[Start of section]
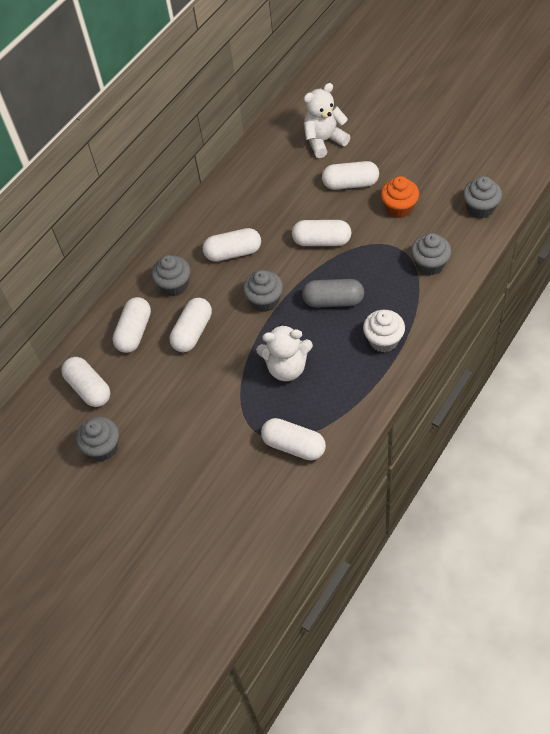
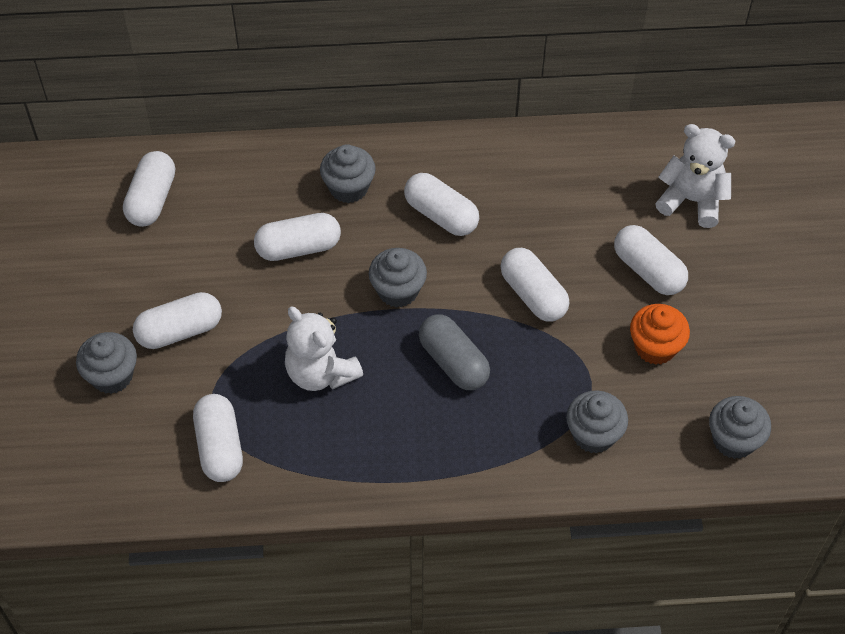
camera: 45 degrees right, 0 degrees up
(103, 447) = (88, 262): grey cupcake -> grey cupcake (112, 376)
(134, 332) = (256, 192): white capsule -> white capsule (180, 331)
(383, 340) = (437, 452): white cupcake -> none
[End of section]
▶ Aim of the task
Down to the last line, set down the data above exactly, and omit all images.

▶ Output for this exercise
camera: 45 degrees right, 0 degrees up
(103, 447) = (88, 262): grey cupcake -> grey cupcake (112, 376)
(134, 332) = (256, 192): white capsule -> white capsule (180, 331)
(383, 340) = (437, 452): white cupcake -> none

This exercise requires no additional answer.